Write out the records below word for word, please.

[Recorded data]

+ + +

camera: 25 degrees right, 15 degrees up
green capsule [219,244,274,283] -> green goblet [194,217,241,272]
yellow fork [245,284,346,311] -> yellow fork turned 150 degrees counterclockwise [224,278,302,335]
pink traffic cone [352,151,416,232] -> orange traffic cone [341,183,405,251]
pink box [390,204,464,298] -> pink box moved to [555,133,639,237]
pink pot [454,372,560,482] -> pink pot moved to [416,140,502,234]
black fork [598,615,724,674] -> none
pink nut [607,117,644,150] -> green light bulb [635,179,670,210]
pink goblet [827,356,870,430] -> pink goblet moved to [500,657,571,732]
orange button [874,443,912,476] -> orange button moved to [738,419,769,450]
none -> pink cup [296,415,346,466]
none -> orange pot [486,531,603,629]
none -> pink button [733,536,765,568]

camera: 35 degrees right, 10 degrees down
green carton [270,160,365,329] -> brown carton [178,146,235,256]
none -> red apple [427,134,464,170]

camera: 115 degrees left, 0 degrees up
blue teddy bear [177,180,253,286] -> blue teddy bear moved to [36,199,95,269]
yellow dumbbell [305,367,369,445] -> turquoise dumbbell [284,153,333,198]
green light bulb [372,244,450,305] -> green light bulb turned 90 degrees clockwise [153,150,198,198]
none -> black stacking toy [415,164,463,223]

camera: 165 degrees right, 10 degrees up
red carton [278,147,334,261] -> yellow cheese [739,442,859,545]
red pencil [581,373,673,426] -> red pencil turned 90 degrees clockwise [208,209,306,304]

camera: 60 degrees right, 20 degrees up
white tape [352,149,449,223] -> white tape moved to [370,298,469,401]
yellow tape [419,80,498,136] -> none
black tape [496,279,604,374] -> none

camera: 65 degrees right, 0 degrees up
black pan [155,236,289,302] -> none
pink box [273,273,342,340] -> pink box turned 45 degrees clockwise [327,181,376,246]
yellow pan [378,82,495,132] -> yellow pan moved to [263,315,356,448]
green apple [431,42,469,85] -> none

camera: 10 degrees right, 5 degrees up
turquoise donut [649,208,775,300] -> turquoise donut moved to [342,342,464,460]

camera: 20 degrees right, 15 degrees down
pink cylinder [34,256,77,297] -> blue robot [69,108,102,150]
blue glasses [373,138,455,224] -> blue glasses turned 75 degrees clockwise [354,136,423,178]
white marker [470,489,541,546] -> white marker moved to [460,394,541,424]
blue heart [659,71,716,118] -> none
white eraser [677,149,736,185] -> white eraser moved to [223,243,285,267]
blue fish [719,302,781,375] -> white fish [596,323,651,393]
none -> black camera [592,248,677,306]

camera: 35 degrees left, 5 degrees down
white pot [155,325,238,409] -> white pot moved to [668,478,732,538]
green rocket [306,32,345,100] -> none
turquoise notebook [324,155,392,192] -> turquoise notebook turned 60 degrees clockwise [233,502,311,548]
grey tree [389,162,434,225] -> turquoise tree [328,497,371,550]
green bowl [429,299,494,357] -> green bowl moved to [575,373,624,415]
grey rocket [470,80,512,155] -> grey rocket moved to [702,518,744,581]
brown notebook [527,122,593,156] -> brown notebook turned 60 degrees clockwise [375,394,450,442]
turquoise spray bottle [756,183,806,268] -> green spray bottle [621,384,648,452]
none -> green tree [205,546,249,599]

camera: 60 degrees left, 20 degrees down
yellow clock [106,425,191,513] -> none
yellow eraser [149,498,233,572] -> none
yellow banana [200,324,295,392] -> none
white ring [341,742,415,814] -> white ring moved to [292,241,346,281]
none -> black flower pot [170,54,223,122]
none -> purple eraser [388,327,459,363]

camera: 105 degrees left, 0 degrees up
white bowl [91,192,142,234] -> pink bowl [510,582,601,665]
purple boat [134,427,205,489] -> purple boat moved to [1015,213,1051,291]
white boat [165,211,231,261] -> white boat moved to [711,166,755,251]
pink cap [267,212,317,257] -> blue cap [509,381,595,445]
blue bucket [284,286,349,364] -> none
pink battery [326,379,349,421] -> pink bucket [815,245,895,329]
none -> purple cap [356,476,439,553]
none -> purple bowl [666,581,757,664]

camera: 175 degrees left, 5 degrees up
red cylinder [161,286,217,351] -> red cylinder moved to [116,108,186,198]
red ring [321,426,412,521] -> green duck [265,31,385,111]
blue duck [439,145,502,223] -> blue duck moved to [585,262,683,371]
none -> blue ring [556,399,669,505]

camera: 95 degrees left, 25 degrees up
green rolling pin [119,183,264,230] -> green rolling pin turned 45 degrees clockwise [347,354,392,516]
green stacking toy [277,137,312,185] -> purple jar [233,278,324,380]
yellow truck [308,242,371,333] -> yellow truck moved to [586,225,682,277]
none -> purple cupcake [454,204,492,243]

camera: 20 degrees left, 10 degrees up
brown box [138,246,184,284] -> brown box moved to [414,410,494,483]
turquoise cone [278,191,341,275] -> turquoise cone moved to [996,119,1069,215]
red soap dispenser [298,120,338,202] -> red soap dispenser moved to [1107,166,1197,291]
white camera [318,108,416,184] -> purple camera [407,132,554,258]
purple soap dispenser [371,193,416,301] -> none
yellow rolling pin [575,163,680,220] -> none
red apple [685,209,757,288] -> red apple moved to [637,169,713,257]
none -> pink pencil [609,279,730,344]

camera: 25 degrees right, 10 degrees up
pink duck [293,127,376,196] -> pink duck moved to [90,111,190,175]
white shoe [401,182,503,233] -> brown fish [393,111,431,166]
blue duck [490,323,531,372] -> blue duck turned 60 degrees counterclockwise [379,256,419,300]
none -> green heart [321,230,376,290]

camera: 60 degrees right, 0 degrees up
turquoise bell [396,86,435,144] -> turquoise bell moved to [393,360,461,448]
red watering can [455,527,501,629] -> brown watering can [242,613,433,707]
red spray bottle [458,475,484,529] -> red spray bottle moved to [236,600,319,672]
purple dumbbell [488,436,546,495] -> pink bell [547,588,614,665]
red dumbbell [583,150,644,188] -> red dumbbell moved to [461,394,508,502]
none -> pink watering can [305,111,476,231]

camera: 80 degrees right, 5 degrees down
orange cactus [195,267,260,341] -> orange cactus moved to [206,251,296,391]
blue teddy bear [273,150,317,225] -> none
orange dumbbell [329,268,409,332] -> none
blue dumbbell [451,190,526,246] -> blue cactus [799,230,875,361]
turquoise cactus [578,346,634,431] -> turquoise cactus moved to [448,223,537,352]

+ + +

▸ **Exercise answer**
camera: 25 degrees right, 15 degrees up
green capsule [219,244,274,283] -> green goblet [194,217,241,272]
yellow fork [245,284,346,311] -> yellow fork turned 150 degrees counterclockwise [224,278,302,335]
pink traffic cone [352,151,416,232] -> orange traffic cone [341,183,405,251]
pink box [390,204,464,298] -> pink box moved to [555,133,639,237]
pink pot [454,372,560,482] -> pink pot moved to [416,140,502,234]
black fork [598,615,724,674] -> none
pink nut [607,117,644,150] -> green light bulb [635,179,670,210]
pink goblet [827,356,870,430] -> pink goblet moved to [500,657,571,732]
orange button [874,443,912,476] -> orange button moved to [738,419,769,450]
none -> pink cup [296,415,346,466]
none -> orange pot [486,531,603,629]
none -> pink button [733,536,765,568]

camera: 35 degrees right, 10 degrees down
green carton [270,160,365,329] -> brown carton [178,146,235,256]
none -> red apple [427,134,464,170]

camera: 115 degrees left, 0 degrees up
blue teddy bear [177,180,253,286] -> blue teddy bear moved to [36,199,95,269]
yellow dumbbell [305,367,369,445] -> turquoise dumbbell [284,153,333,198]
green light bulb [372,244,450,305] -> green light bulb turned 90 degrees clockwise [153,150,198,198]
none -> black stacking toy [415,164,463,223]

camera: 165 degrees right, 10 degrees up
red carton [278,147,334,261] -> yellow cheese [739,442,859,545]
red pencil [581,373,673,426] -> red pencil turned 90 degrees clockwise [208,209,306,304]

camera: 60 degrees right, 20 degrees up
white tape [352,149,449,223] -> white tape moved to [370,298,469,401]
yellow tape [419,80,498,136] -> none
black tape [496,279,604,374] -> none

camera: 65 degrees right, 0 degrees up
black pan [155,236,289,302] -> none
pink box [273,273,342,340] -> pink box turned 45 degrees clockwise [327,181,376,246]
yellow pan [378,82,495,132] -> yellow pan moved to [263,315,356,448]
green apple [431,42,469,85] -> none

camera: 10 degrees right, 5 degrees up
turquoise donut [649,208,775,300] -> turquoise donut moved to [342,342,464,460]

camera: 20 degrees right, 15 degrees down
pink cylinder [34,256,77,297] -> blue robot [69,108,102,150]
blue glasses [373,138,455,224] -> blue glasses turned 75 degrees clockwise [354,136,423,178]
white marker [470,489,541,546] -> white marker moved to [460,394,541,424]
blue heart [659,71,716,118] -> none
white eraser [677,149,736,185] -> white eraser moved to [223,243,285,267]
blue fish [719,302,781,375] -> white fish [596,323,651,393]
none -> black camera [592,248,677,306]

camera: 35 degrees left, 5 degrees down
white pot [155,325,238,409] -> white pot moved to [668,478,732,538]
green rocket [306,32,345,100] -> none
turquoise notebook [324,155,392,192] -> turquoise notebook turned 60 degrees clockwise [233,502,311,548]
grey tree [389,162,434,225] -> turquoise tree [328,497,371,550]
green bowl [429,299,494,357] -> green bowl moved to [575,373,624,415]
grey rocket [470,80,512,155] -> grey rocket moved to [702,518,744,581]
brown notebook [527,122,593,156] -> brown notebook turned 60 degrees clockwise [375,394,450,442]
turquoise spray bottle [756,183,806,268] -> green spray bottle [621,384,648,452]
none -> green tree [205,546,249,599]

camera: 60 degrees left, 20 degrees down
yellow clock [106,425,191,513] -> none
yellow eraser [149,498,233,572] -> none
yellow banana [200,324,295,392] -> none
white ring [341,742,415,814] -> white ring moved to [292,241,346,281]
none -> black flower pot [170,54,223,122]
none -> purple eraser [388,327,459,363]

camera: 105 degrees left, 0 degrees up
white bowl [91,192,142,234] -> pink bowl [510,582,601,665]
purple boat [134,427,205,489] -> purple boat moved to [1015,213,1051,291]
white boat [165,211,231,261] -> white boat moved to [711,166,755,251]
pink cap [267,212,317,257] -> blue cap [509,381,595,445]
blue bucket [284,286,349,364] -> none
pink battery [326,379,349,421] -> pink bucket [815,245,895,329]
none -> purple cap [356,476,439,553]
none -> purple bowl [666,581,757,664]

camera: 175 degrees left, 5 degrees up
red cylinder [161,286,217,351] -> red cylinder moved to [116,108,186,198]
red ring [321,426,412,521] -> green duck [265,31,385,111]
blue duck [439,145,502,223] -> blue duck moved to [585,262,683,371]
none -> blue ring [556,399,669,505]

camera: 95 degrees left, 25 degrees up
green rolling pin [119,183,264,230] -> green rolling pin turned 45 degrees clockwise [347,354,392,516]
green stacking toy [277,137,312,185] -> purple jar [233,278,324,380]
yellow truck [308,242,371,333] -> yellow truck moved to [586,225,682,277]
none -> purple cupcake [454,204,492,243]

camera: 20 degrees left, 10 degrees up
brown box [138,246,184,284] -> brown box moved to [414,410,494,483]
turquoise cone [278,191,341,275] -> turquoise cone moved to [996,119,1069,215]
red soap dispenser [298,120,338,202] -> red soap dispenser moved to [1107,166,1197,291]
white camera [318,108,416,184] -> purple camera [407,132,554,258]
purple soap dispenser [371,193,416,301] -> none
yellow rolling pin [575,163,680,220] -> none
red apple [685,209,757,288] -> red apple moved to [637,169,713,257]
none -> pink pencil [609,279,730,344]

camera: 25 degrees right, 10 degrees up
pink duck [293,127,376,196] -> pink duck moved to [90,111,190,175]
white shoe [401,182,503,233] -> brown fish [393,111,431,166]
blue duck [490,323,531,372] -> blue duck turned 60 degrees counterclockwise [379,256,419,300]
none -> green heart [321,230,376,290]

camera: 60 degrees right, 0 degrees up
turquoise bell [396,86,435,144] -> turquoise bell moved to [393,360,461,448]
red watering can [455,527,501,629] -> brown watering can [242,613,433,707]
red spray bottle [458,475,484,529] -> red spray bottle moved to [236,600,319,672]
purple dumbbell [488,436,546,495] -> pink bell [547,588,614,665]
red dumbbell [583,150,644,188] -> red dumbbell moved to [461,394,508,502]
none -> pink watering can [305,111,476,231]

camera: 80 degrees right, 5 degrees down
orange cactus [195,267,260,341] -> orange cactus moved to [206,251,296,391]
blue teddy bear [273,150,317,225] -> none
orange dumbbell [329,268,409,332] -> none
blue dumbbell [451,190,526,246] -> blue cactus [799,230,875,361]
turquoise cactus [578,346,634,431] -> turquoise cactus moved to [448,223,537,352]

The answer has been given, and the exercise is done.